[Object tracking records]
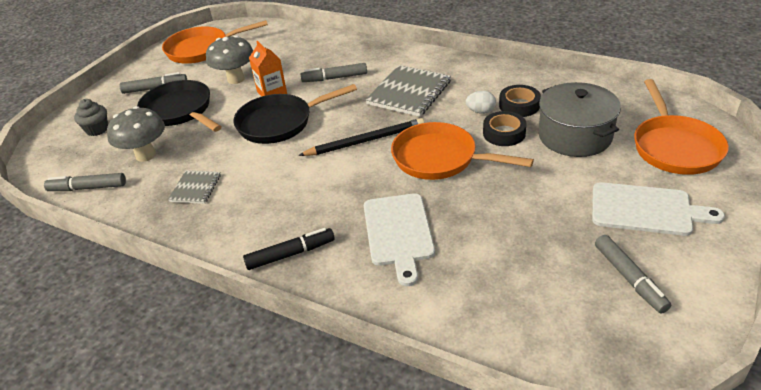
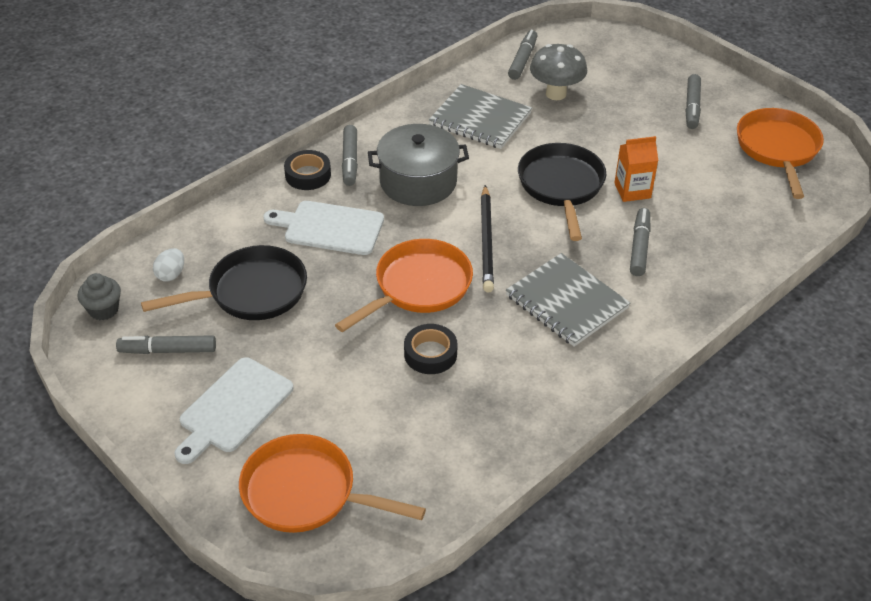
camera: 105 degrees right, 5 degrees up
grey cupcake [74,99,108,136] -> grey cupcake moved to [78,273,121,320]
black pan [137,80,222,132] -> black pan moved to [141,245,307,320]
grey notebook [168,170,221,204] -> grey notebook [429,84,532,149], size x1.82
grey mushroom [206,35,253,84] -> none
black marker [243,228,335,270] -> grey marker [342,125,358,186]
white egg [466,91,496,114] -> white egg moved to [153,248,184,281]
black tape [499,85,541,117] -> black tape moved to [284,150,331,190]
grey pot [538,82,621,157] -> grey pot moved to [368,124,469,206]

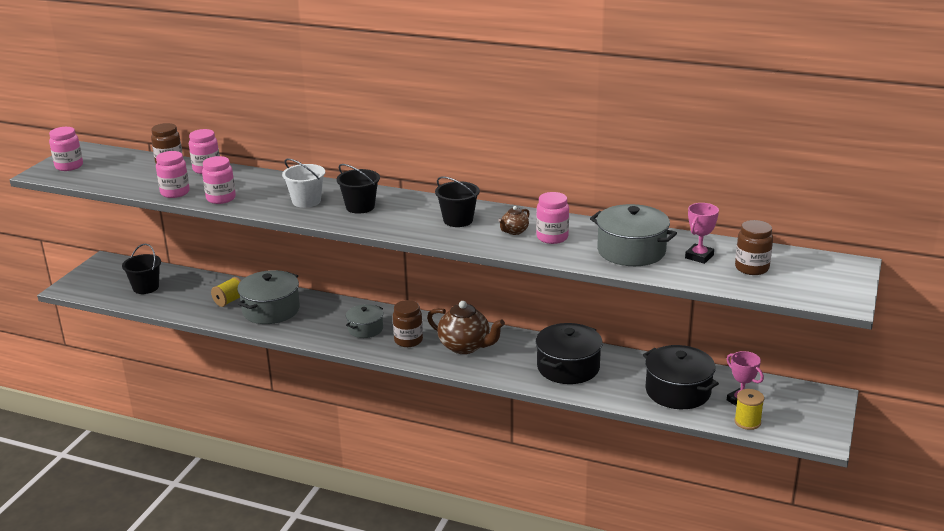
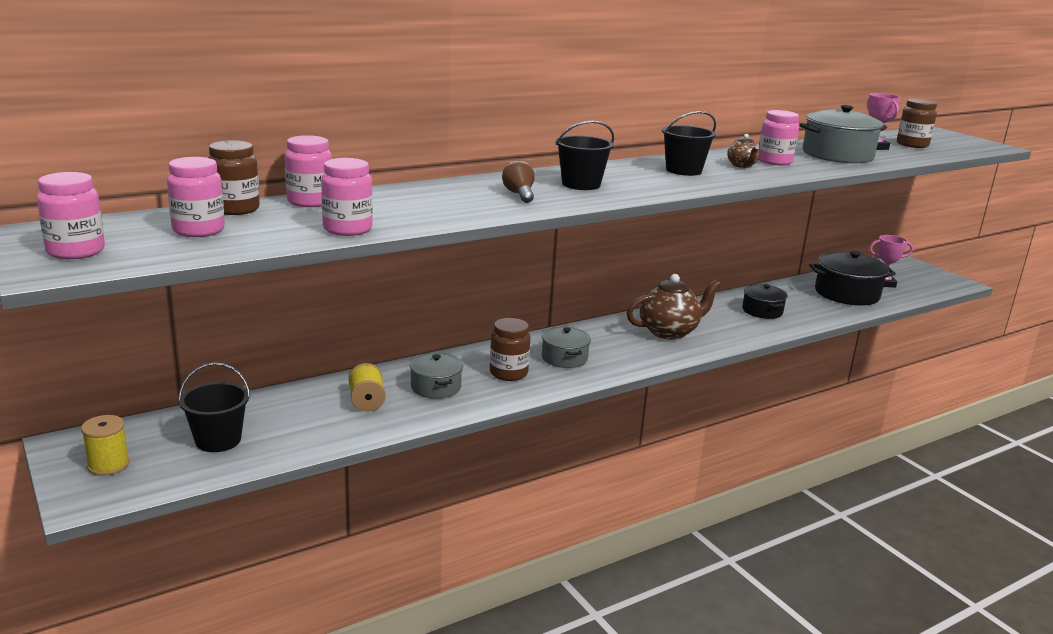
camera: 55 degrees left, 5 degrees down
pink jar [202,156,236,204] -> pink jar moved to [167,157,225,237]
grey pot [237,270,300,324] -> grey pot [410,353,463,399], size x0.60
white bucket [282,158,325,208] -> brown light bulb [502,160,535,203]
brown jar [393,300,423,347] -> brown jar moved to [490,318,530,381]
black pot [536,323,603,384] -> black pot [742,284,788,319], size x0.60
yellow spool [734,389,764,430] -> yellow spool moved to [81,415,130,476]

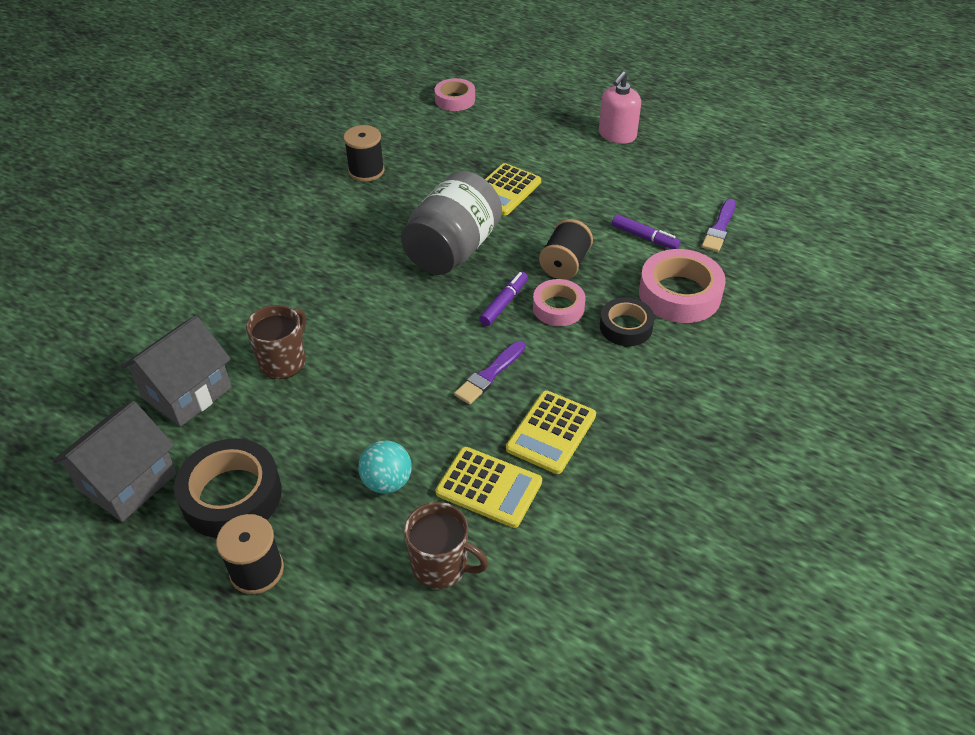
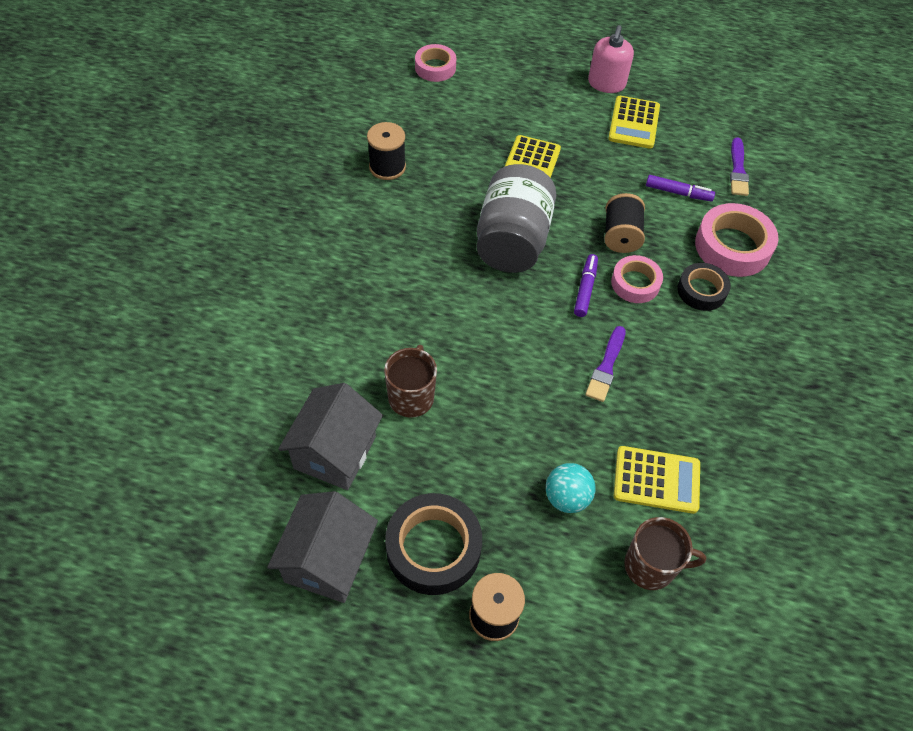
camera: 20 degrees left, 10 degrees up
yellow calculator [506,390,596,474] -> yellow calculator moved to [608,96,660,149]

■ WHAT NEEDS TO BE DONE
Among the lines above, repeat exactly those from the line with "camera: 55 degrees left, 5 degrees down" to the line with "white bucket [282,158,325,208]", counting both ends.

■ EXERCISE ANSWER
camera: 55 degrees left, 5 degrees down
pink jar [202,156,236,204] -> pink jar moved to [167,157,225,237]
grey pot [237,270,300,324] -> grey pot [410,353,463,399], size x0.60
white bucket [282,158,325,208] -> brown light bulb [502,160,535,203]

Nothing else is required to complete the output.